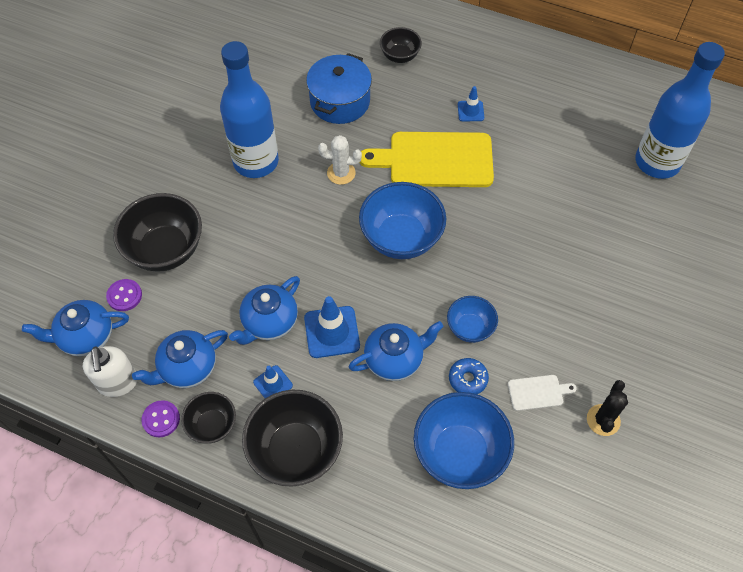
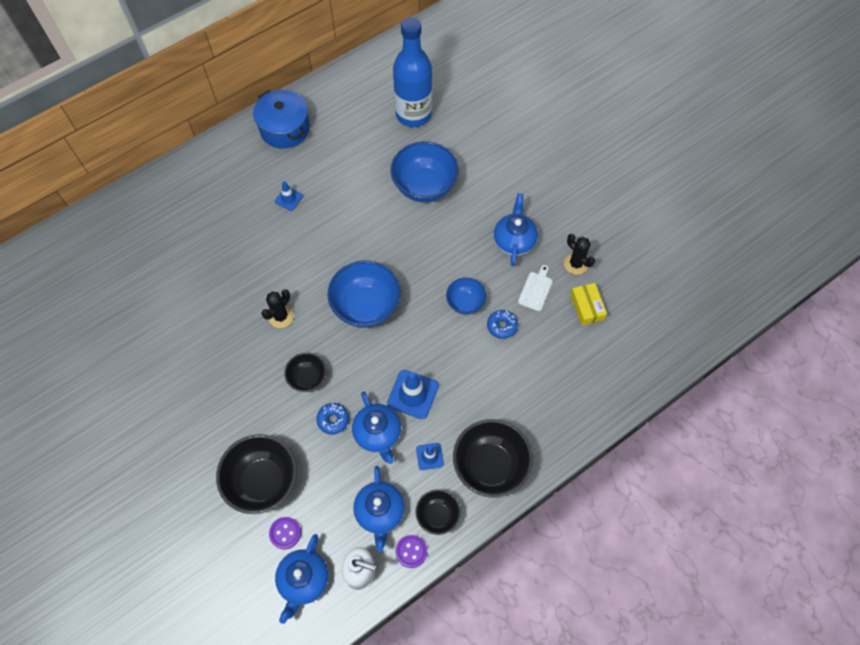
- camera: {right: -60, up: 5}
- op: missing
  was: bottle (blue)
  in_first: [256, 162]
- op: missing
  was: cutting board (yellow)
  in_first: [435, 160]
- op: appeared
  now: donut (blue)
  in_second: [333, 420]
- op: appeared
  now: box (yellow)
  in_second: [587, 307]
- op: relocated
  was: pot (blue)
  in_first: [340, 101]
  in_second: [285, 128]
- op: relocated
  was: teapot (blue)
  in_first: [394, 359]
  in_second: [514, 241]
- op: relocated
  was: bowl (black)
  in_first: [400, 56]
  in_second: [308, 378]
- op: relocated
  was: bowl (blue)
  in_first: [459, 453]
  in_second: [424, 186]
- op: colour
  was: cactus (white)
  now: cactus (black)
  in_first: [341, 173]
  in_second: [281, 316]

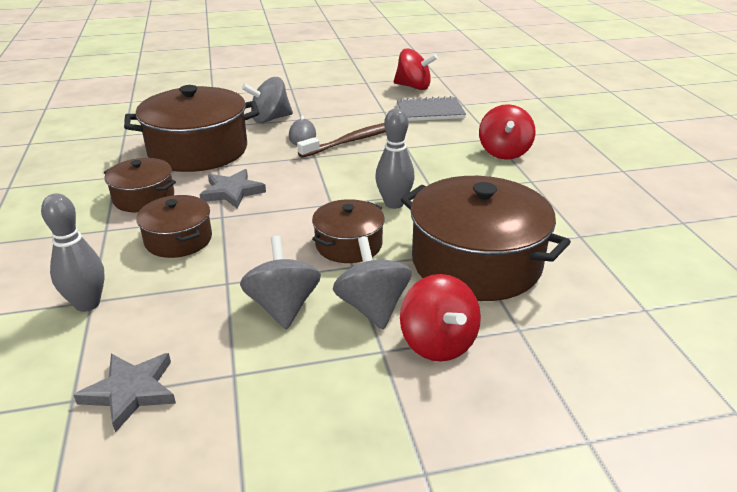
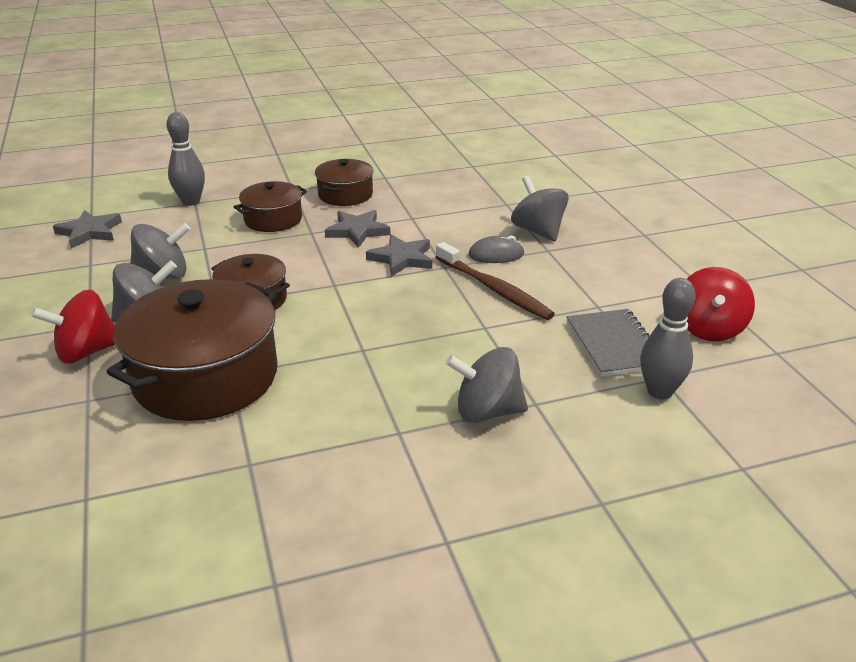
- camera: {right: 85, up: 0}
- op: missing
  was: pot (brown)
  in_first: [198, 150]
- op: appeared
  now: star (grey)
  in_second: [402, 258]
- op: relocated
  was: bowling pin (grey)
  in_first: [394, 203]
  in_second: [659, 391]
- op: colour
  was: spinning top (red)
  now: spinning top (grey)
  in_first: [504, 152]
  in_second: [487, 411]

----------

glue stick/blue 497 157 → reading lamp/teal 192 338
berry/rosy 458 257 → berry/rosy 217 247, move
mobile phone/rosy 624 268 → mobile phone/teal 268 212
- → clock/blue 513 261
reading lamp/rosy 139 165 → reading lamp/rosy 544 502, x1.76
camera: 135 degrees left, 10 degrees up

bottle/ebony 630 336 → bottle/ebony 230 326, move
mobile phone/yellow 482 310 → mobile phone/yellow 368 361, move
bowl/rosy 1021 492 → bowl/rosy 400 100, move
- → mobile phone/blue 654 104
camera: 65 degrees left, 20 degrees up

----------

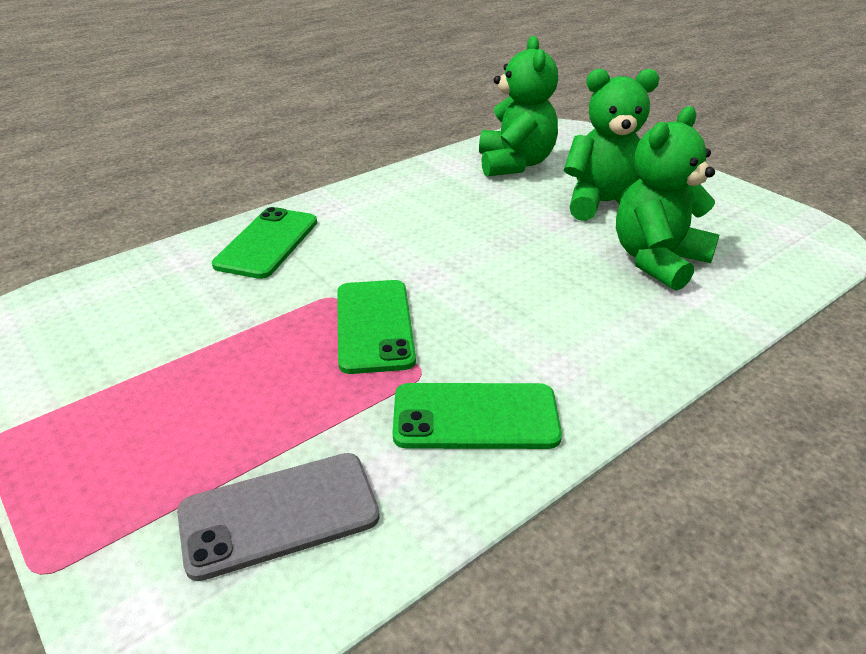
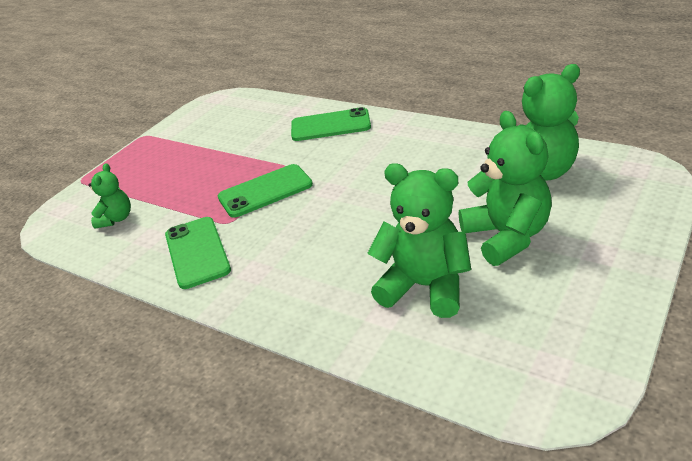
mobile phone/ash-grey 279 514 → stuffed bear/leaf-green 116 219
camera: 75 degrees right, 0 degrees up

----------

[Exercise directions] What you give back should be exactly the lines of the data above from the line with "mobile phone/rosy 624" through the line with "reading lamp/rosy 139", both of those included, and nothing more.

[Exercise response]
mobile phone/rosy 624 268 → mobile phone/teal 268 212
- → clock/blue 513 261
reading lamp/rosy 139 165 → reading lamp/rosy 544 502, x1.76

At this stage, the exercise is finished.